# Problem requirements
Reproduce the entries exactly and omit the pictures.
^^^^
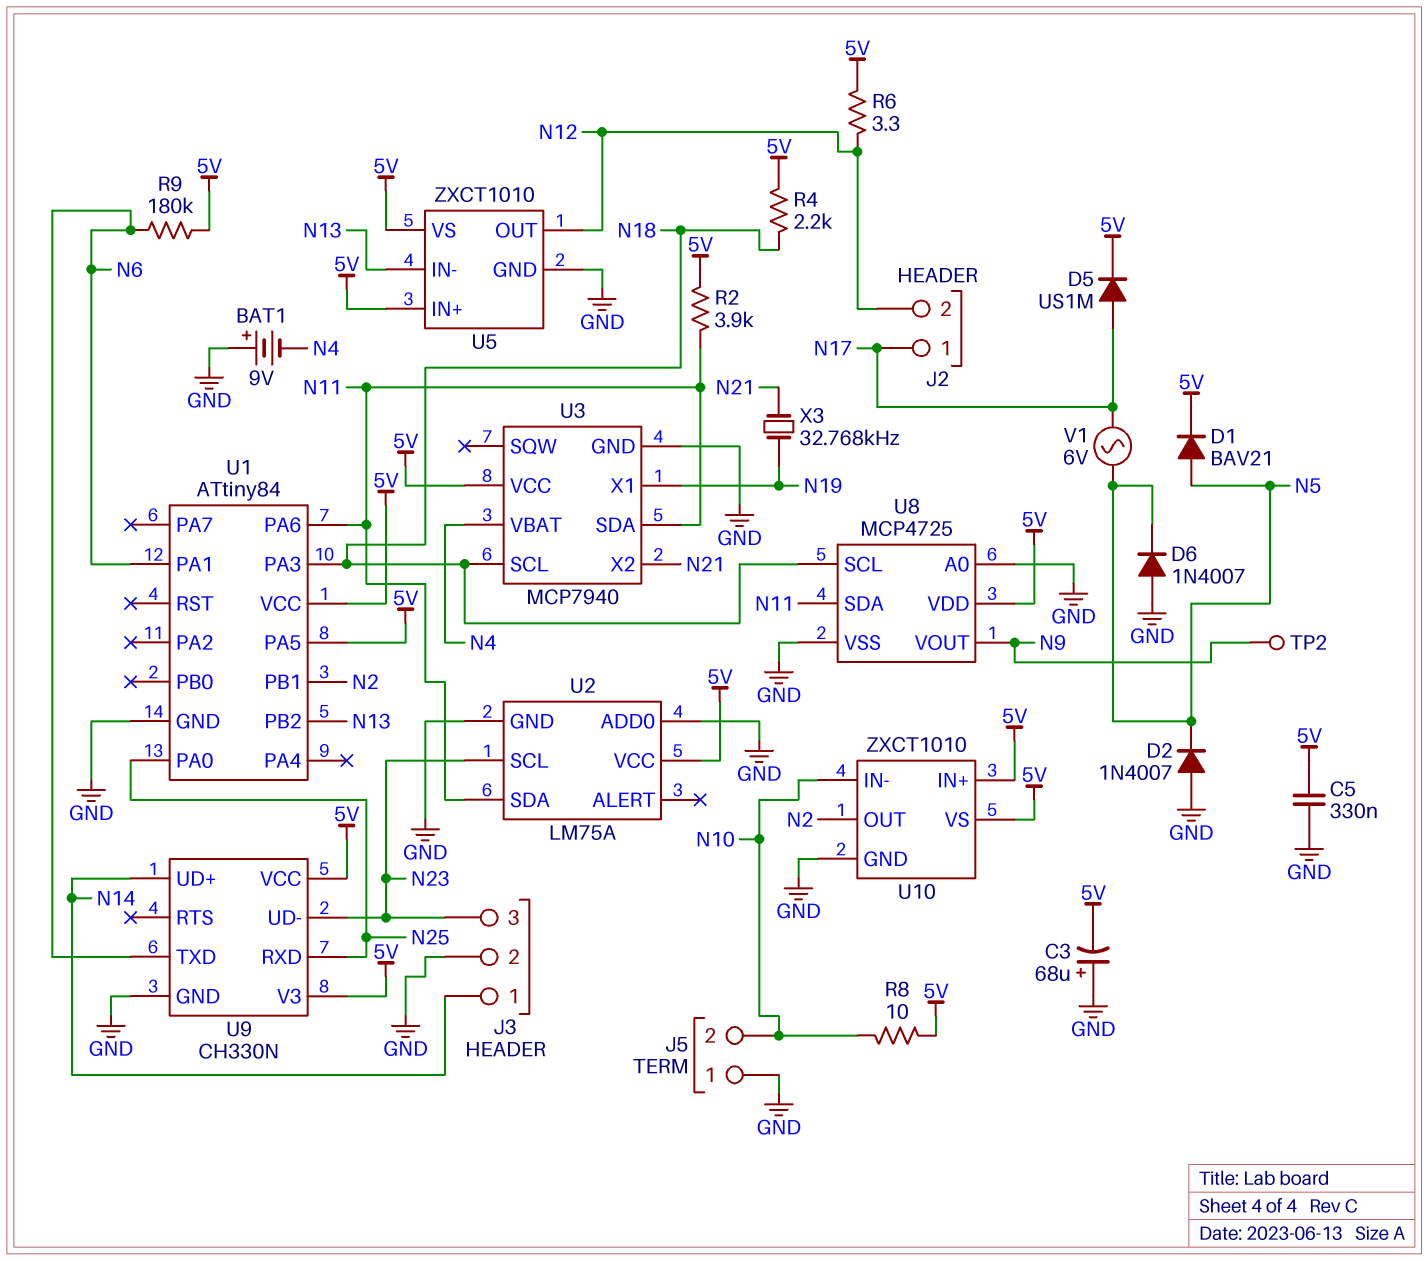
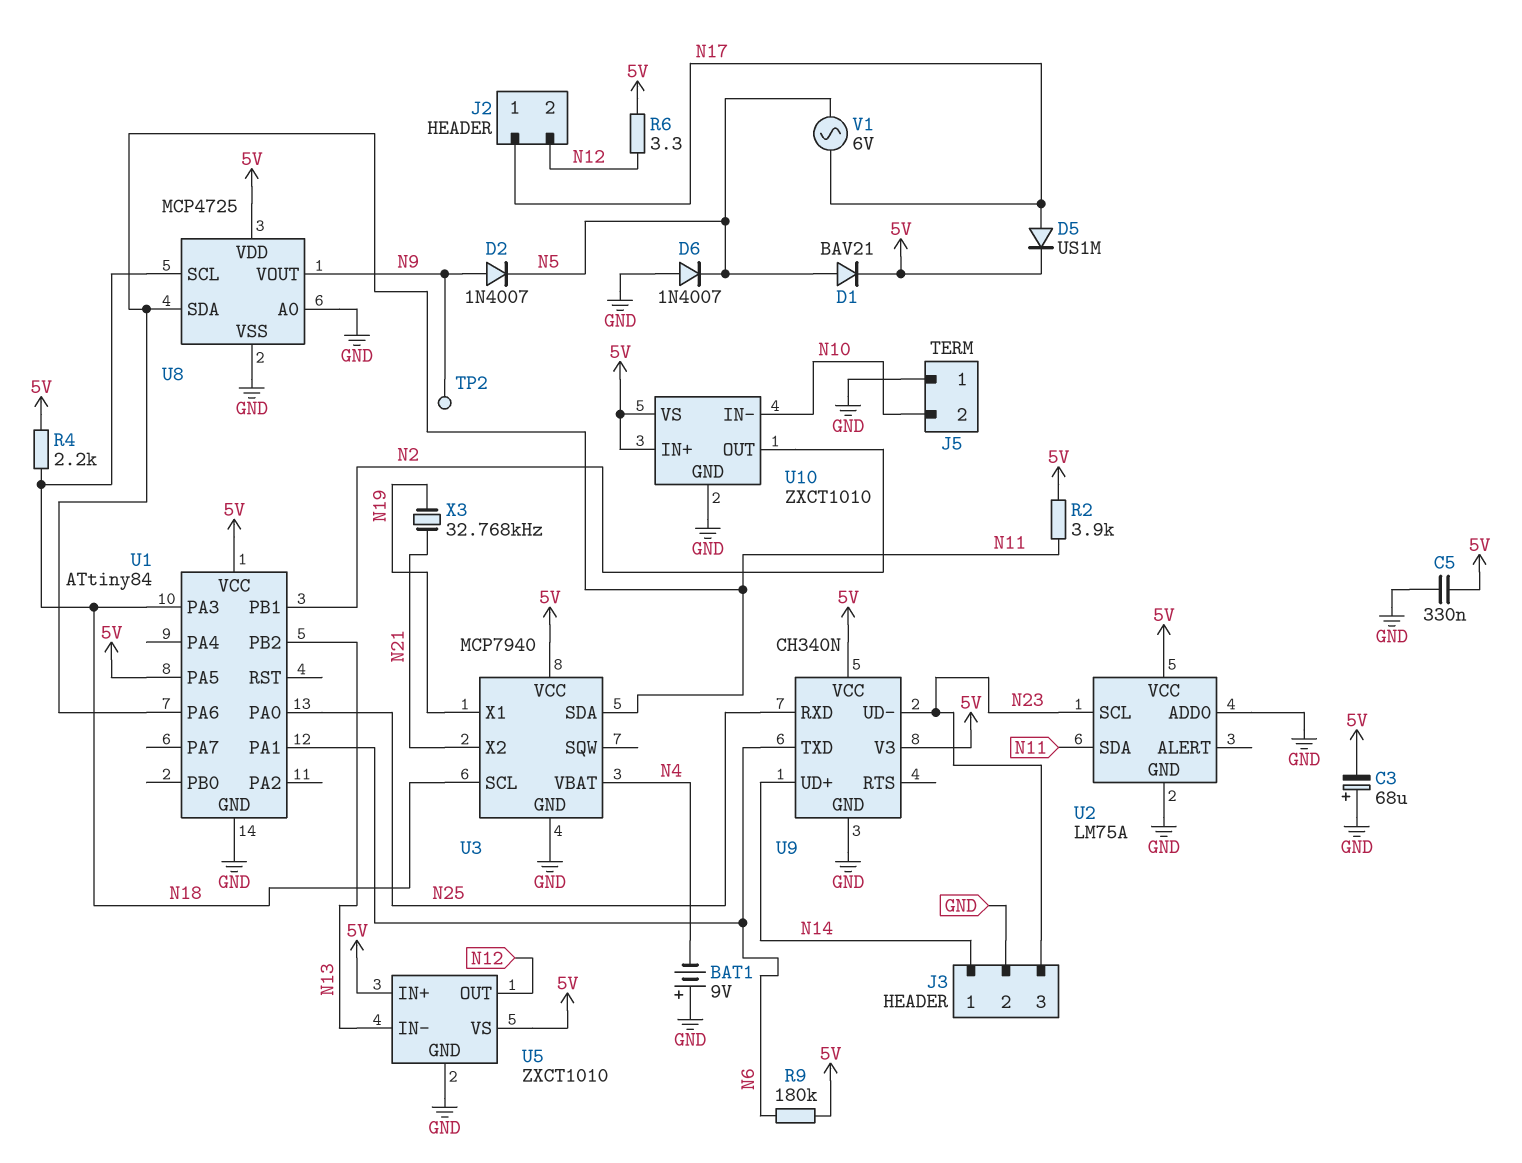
D2: diode 1N4007 (A GND, K N5) -> diode 1N4007 (A N9, K N5)
R8: 10 (5V, N10) -> none
U9: CH330N -> CH340N

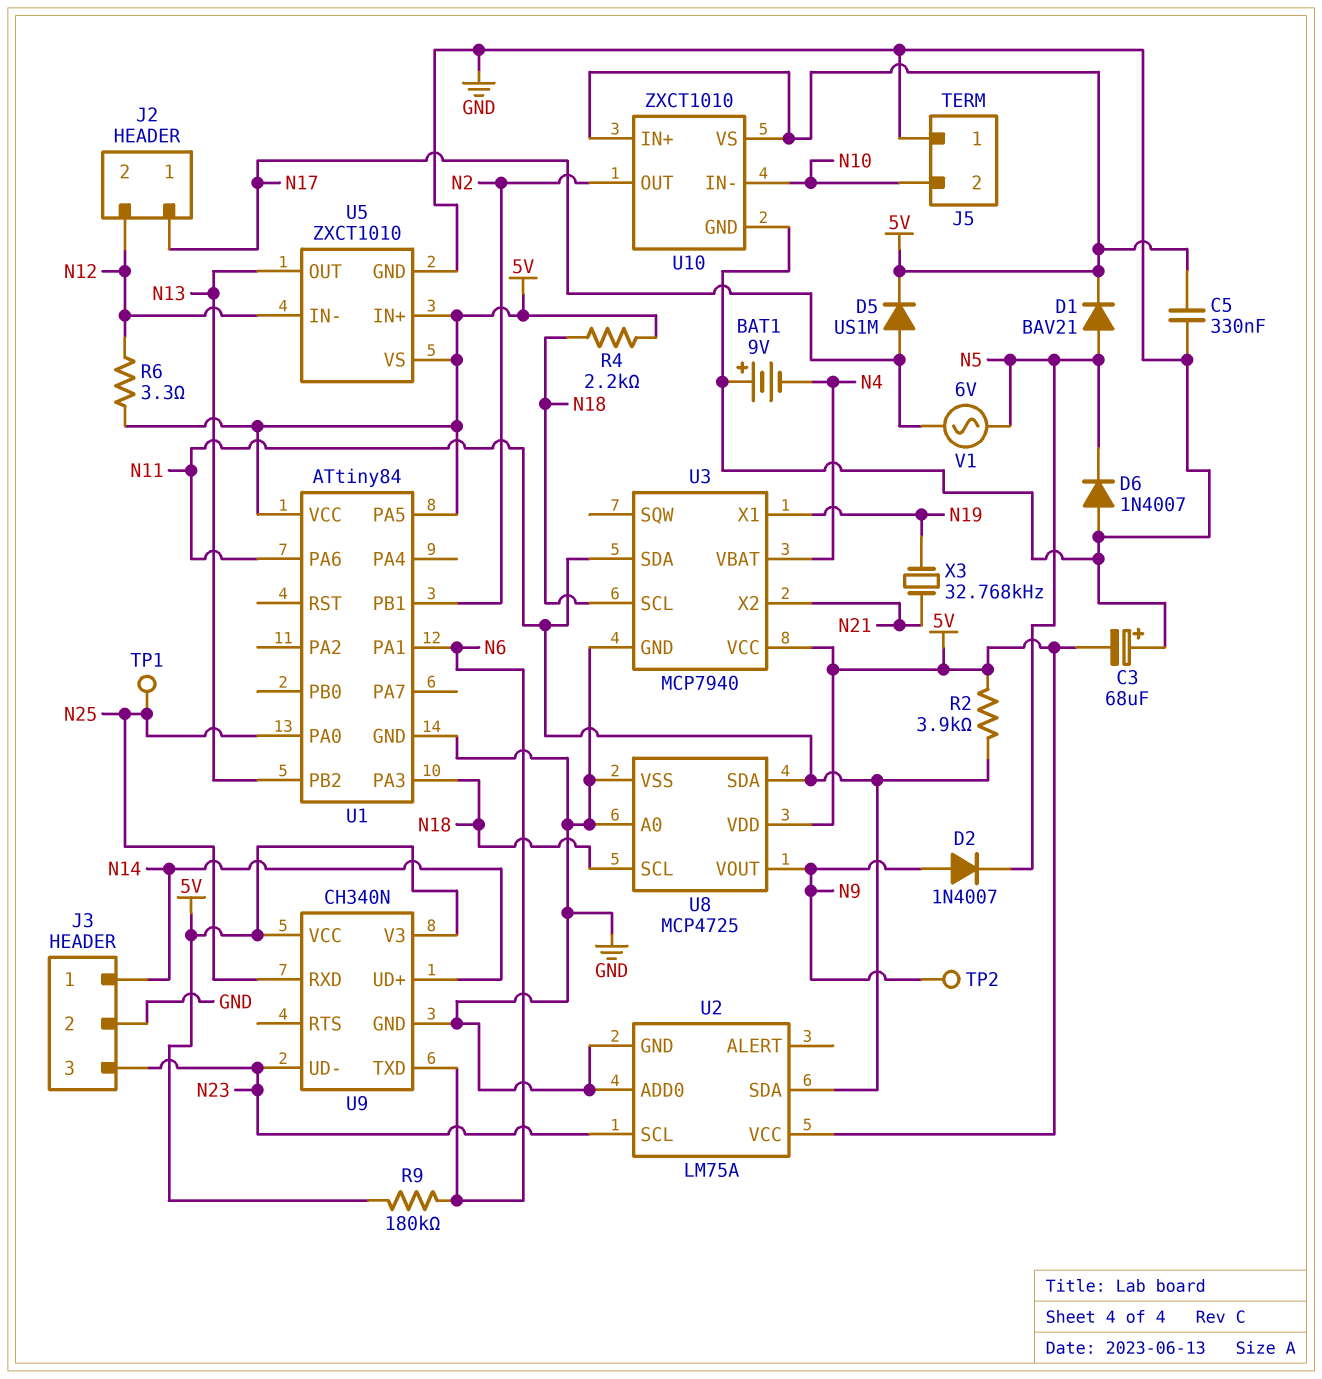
TP1: none -> test point (N25)
U5 pin IN-: N13 -> N12
U5 pin OUT: N12 -> N13

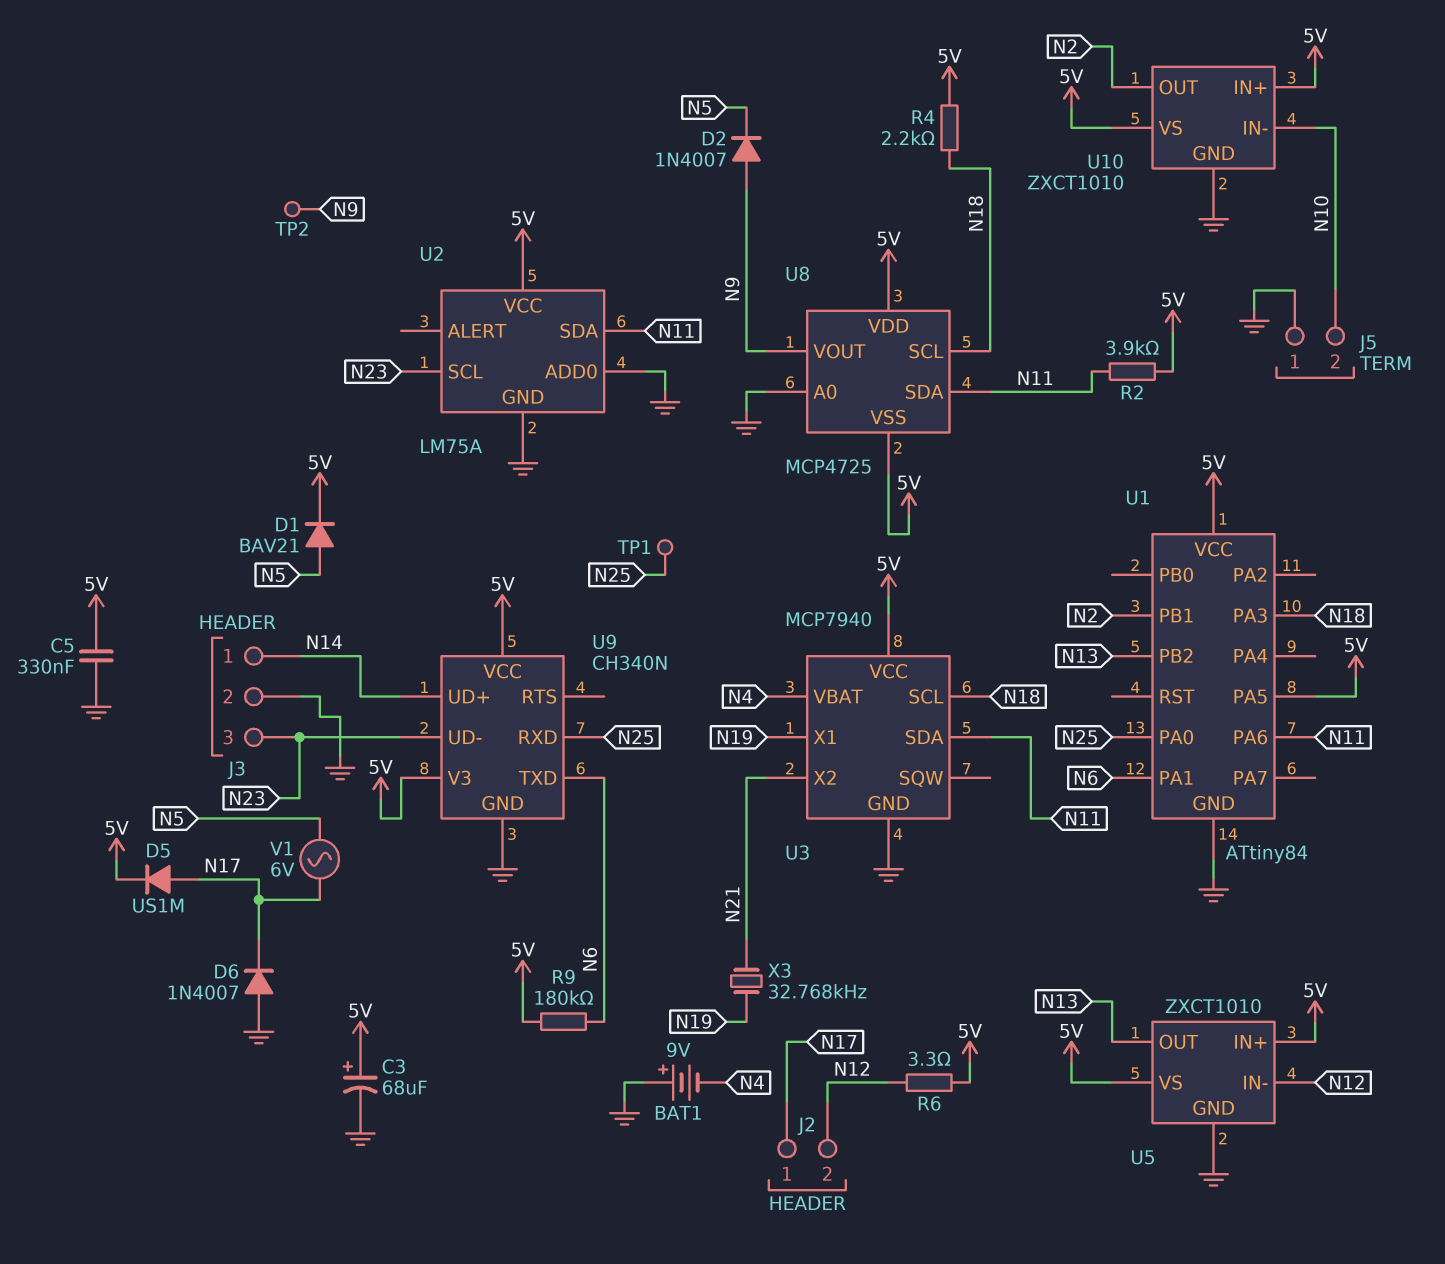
C3: 68uF (plus GND, minus 5V) -> 68uF (plus 5V, minus GND)
D6: diode 1N4007 (A GND, K N5) -> diode 1N4007 (A GND, K N17)
U8 pin VSS: GND -> 5V

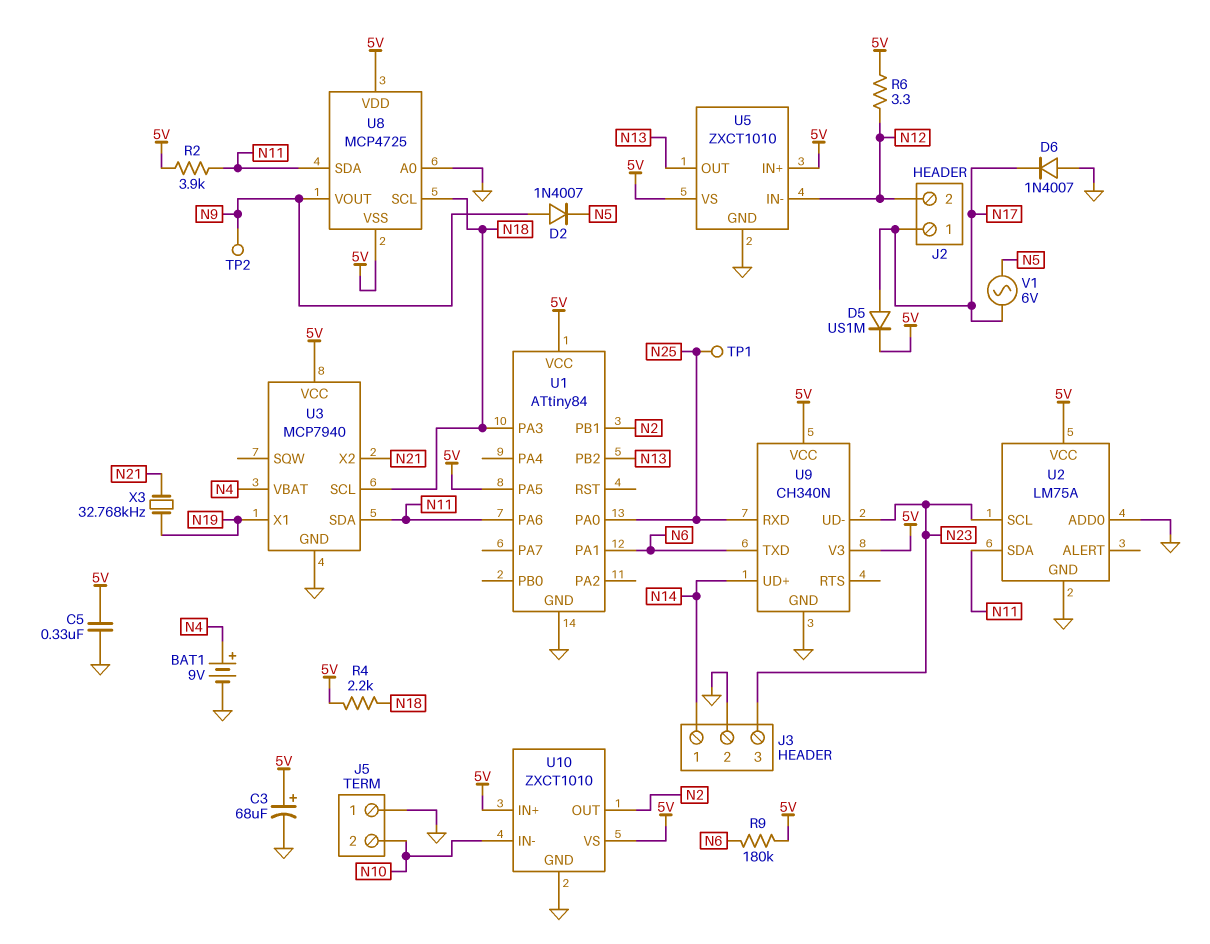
BAT1: 9V (plus GND, minus N4) -> 9V (plus N4, minus GND)
D1: diode BAV21 (A N5, K 5V) -> none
^^^^
# Written reply
D2: diode 1N4007 (A GND, K N5) -> diode 1N4007 (A N9, K N5)
R8: 10 (5V, N10) -> none
U9: CH330N -> CH340N

TP1: none -> test point (N25)
U5 pin IN-: N13 -> N12
U5 pin OUT: N12 -> N13

C3: 68uF (plus GND, minus 5V) -> 68uF (plus 5V, minus GND)
D6: diode 1N4007 (A GND, K N5) -> diode 1N4007 (A GND, K N17)
U8 pin VSS: GND -> 5V

BAT1: 9V (plus GND, minus N4) -> 9V (plus N4, minus GND)
D1: diode BAV21 (A N5, K 5V) -> none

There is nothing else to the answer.